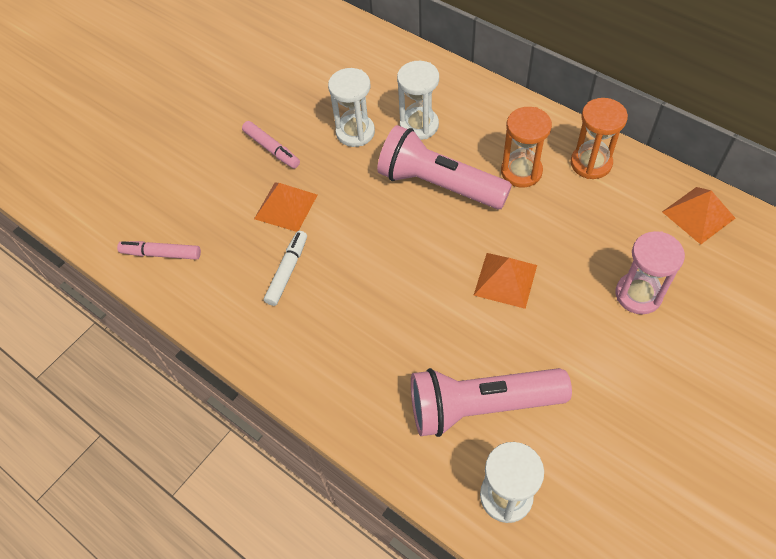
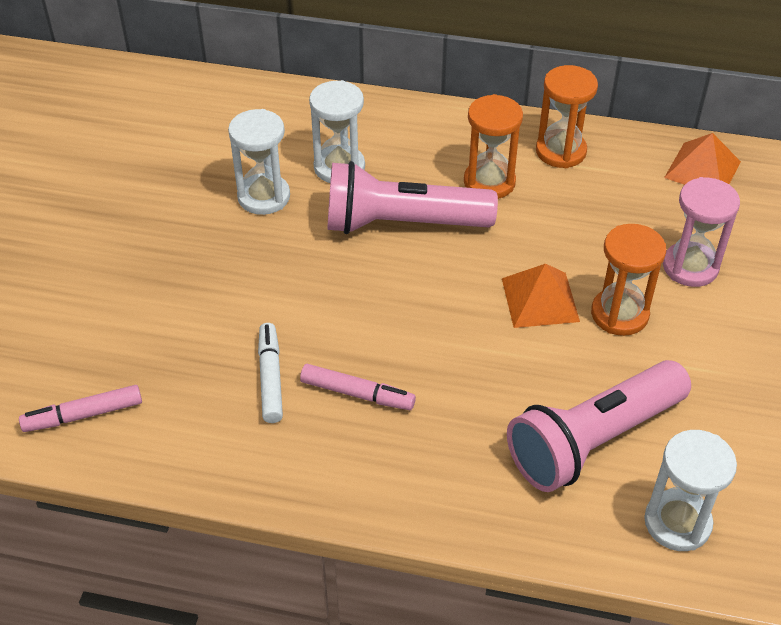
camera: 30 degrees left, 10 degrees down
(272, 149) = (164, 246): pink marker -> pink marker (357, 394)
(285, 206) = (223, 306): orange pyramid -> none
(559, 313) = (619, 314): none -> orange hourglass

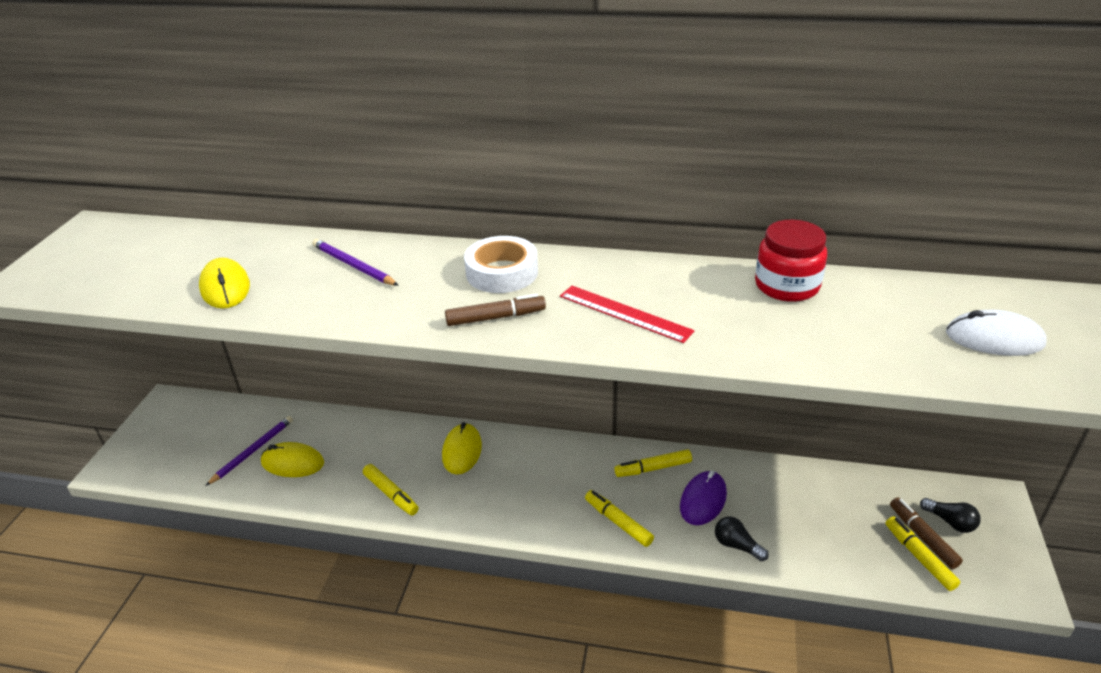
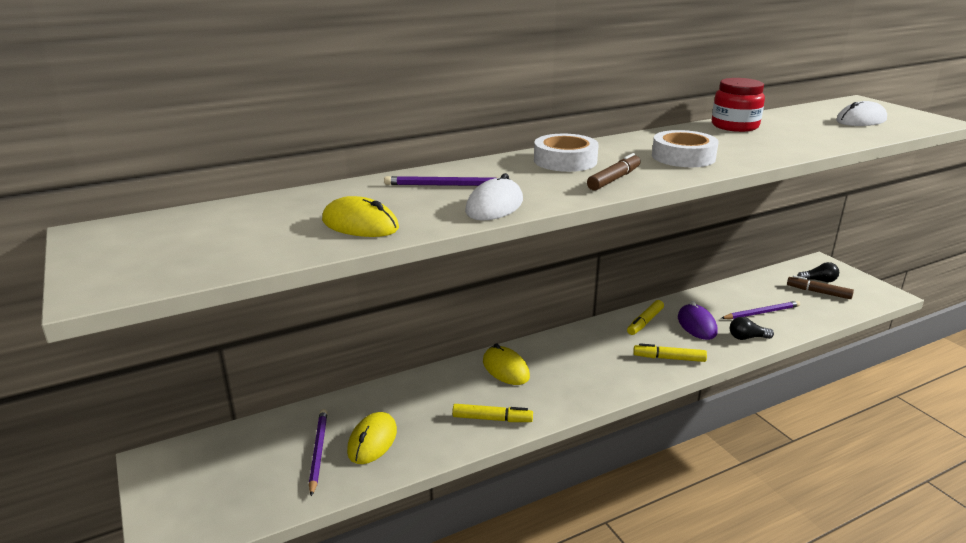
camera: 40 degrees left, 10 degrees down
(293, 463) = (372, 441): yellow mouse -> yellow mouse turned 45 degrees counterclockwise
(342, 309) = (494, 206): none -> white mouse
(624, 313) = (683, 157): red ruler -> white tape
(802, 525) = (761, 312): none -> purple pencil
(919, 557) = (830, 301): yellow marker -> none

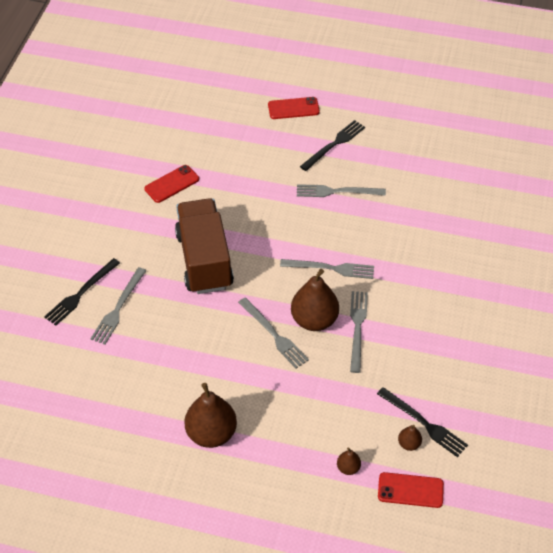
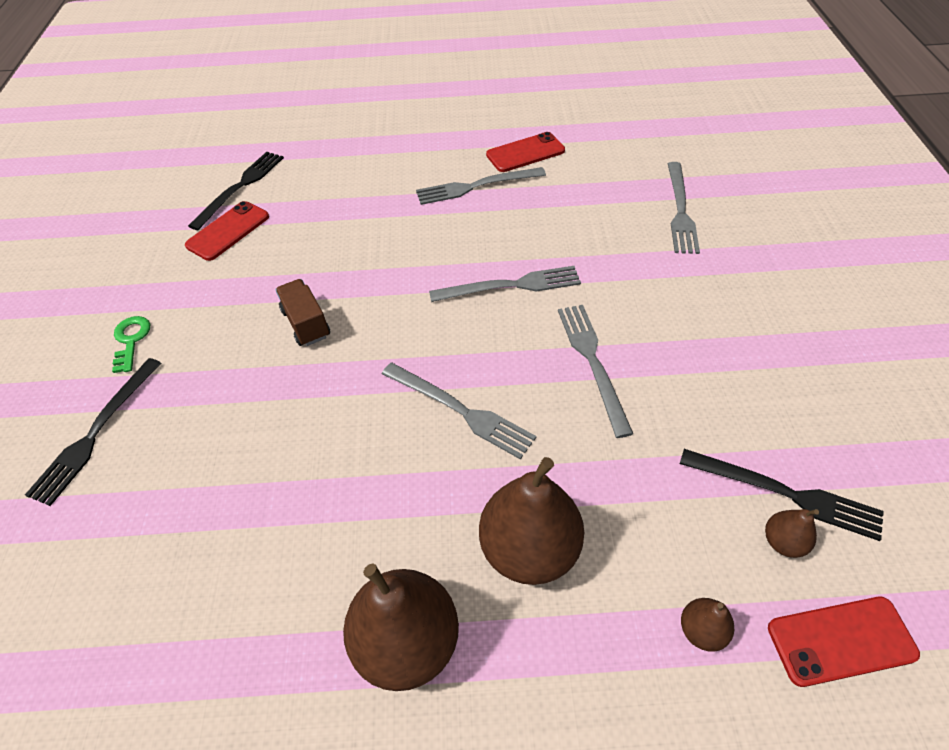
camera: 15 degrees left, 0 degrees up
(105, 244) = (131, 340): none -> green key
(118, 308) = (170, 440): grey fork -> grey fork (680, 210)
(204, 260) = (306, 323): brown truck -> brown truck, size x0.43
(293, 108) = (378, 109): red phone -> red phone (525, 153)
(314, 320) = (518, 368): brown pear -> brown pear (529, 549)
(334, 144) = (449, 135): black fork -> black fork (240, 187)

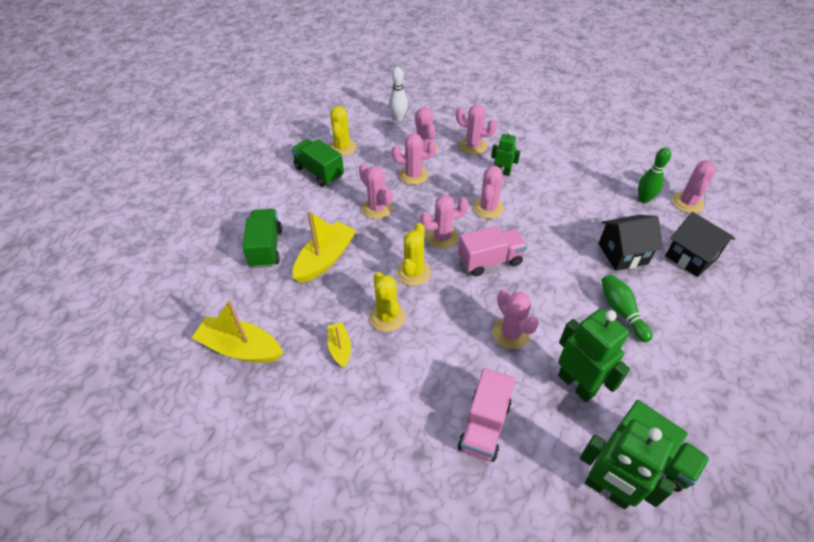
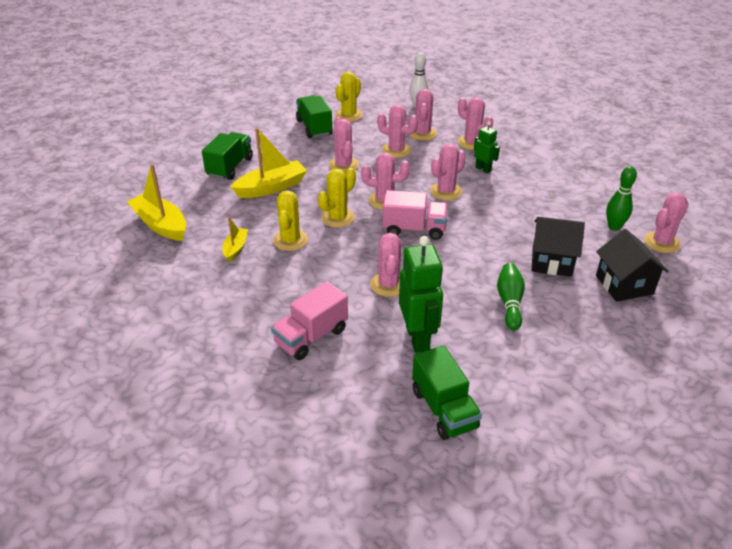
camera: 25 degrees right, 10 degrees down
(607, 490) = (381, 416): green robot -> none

____________________

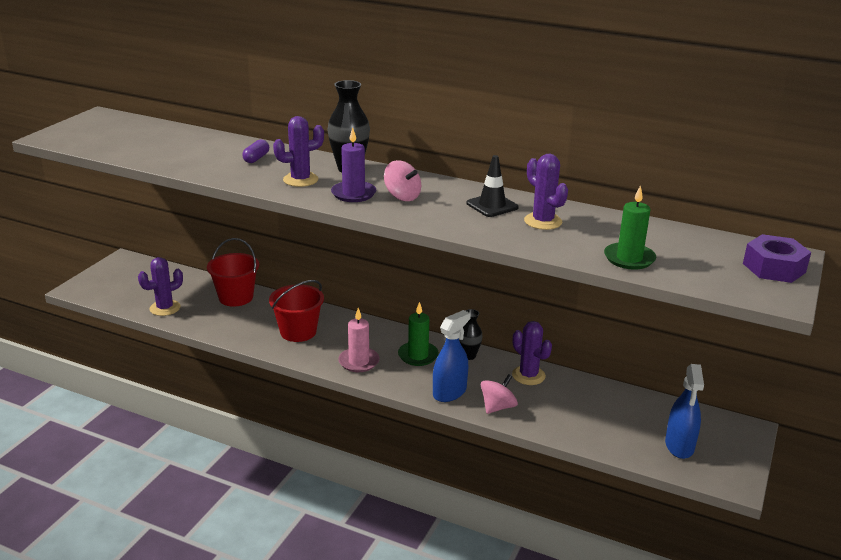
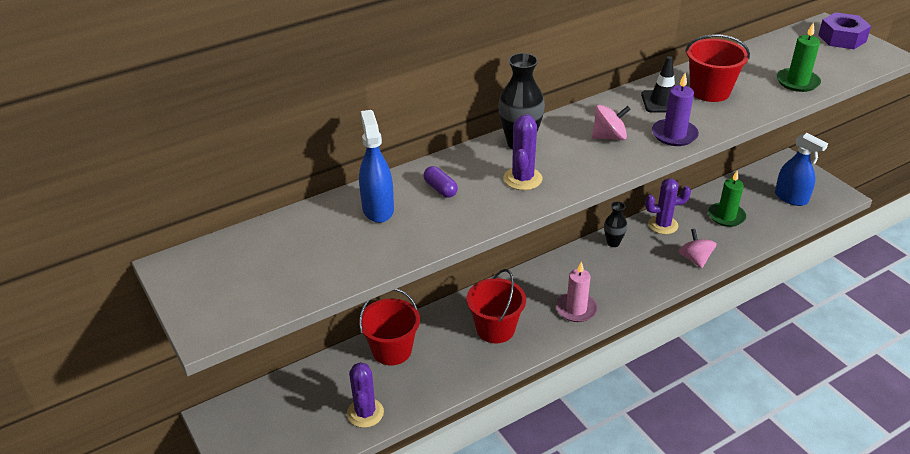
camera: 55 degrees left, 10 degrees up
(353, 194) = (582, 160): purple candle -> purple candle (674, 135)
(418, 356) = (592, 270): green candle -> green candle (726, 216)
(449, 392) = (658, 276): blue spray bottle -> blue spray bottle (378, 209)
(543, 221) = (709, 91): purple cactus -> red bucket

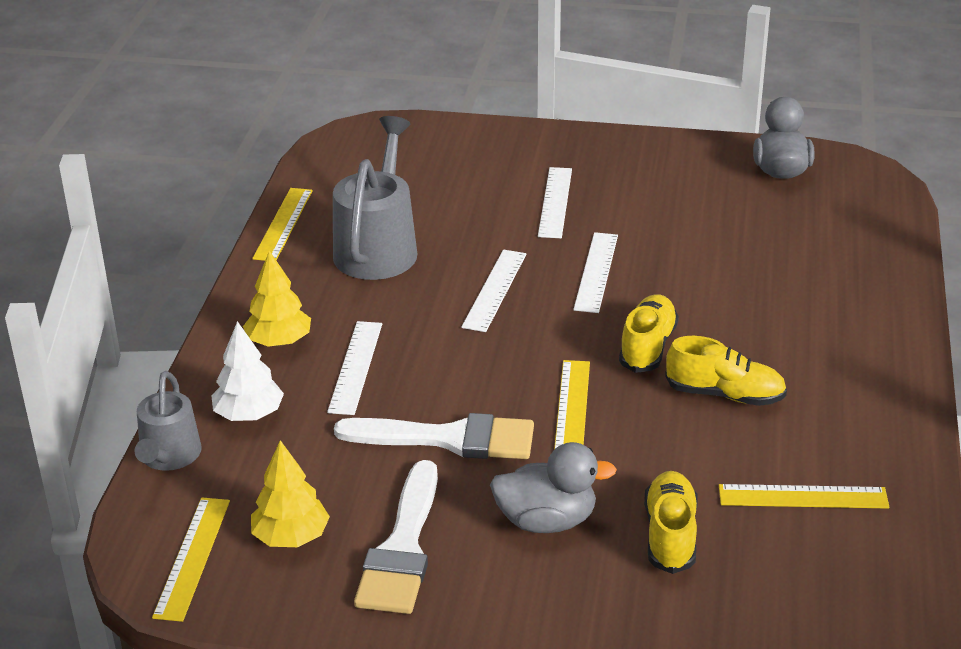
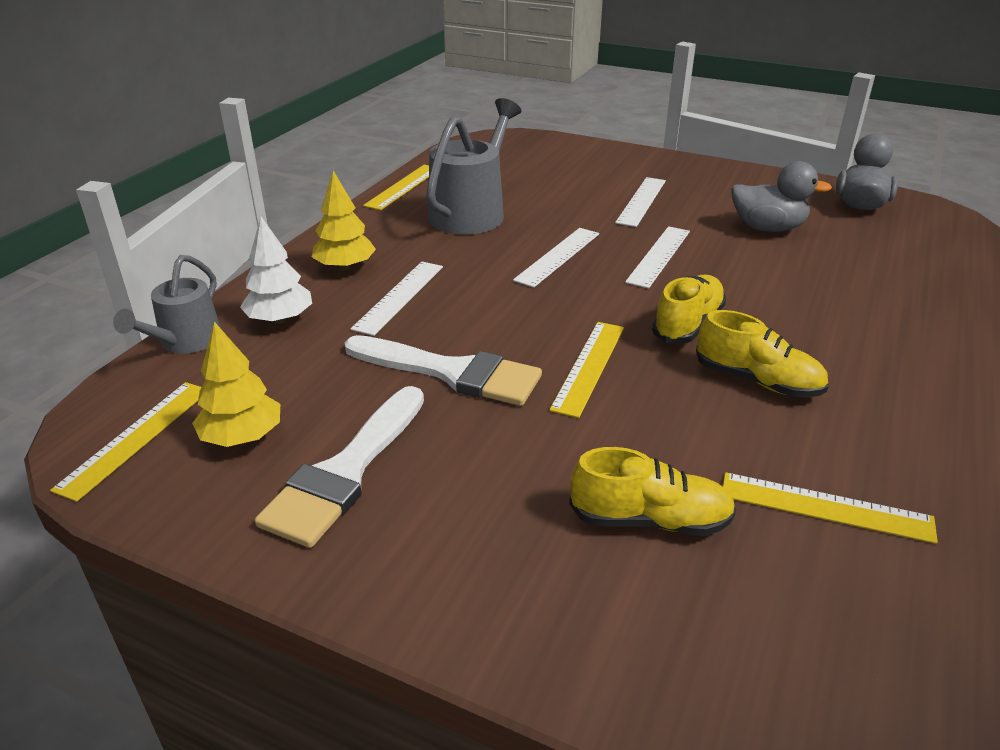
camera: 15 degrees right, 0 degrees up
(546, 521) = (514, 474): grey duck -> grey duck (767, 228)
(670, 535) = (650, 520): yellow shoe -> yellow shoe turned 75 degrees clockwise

____________________

# Task directions
Copy only what runs above from the line containing "(285, 206) = (223, 306): orange" through the line containing "(607, 490) = (381, 416): green robot -> none", exactly. Leave out the pictures.

# Problem solution
(285, 206) = (223, 306): orange pyramid -> none
(559, 313) = (619, 314): none -> orange hourglass

camera: 40 degrees left, 10 degrees down
(293, 463) = (372, 441): yellow mouse -> yellow mouse turned 45 degrees counterclockwise
(342, 309) = (494, 206): none -> white mouse
(624, 313) = (683, 157): red ruler -> white tape
(802, 525) = (761, 312): none -> purple pencil
(919, 557) = (830, 301): yellow marker -> none

camera: 15 degrees left, 0 degrees up
(105, 244) = (131, 340): none -> green key
(118, 308) = (170, 440): grey fork -> grey fork (680, 210)
(204, 260) = (306, 323): brown truck -> brown truck, size x0.43
(293, 108) = (378, 109): red phone -> red phone (525, 153)
(314, 320) = (518, 368): brown pear -> brown pear (529, 549)
(334, 144) = (449, 135): black fork -> black fork (240, 187)

camera: 25 degrees right, 10 degrees down
(607, 490) = (381, 416): green robot -> none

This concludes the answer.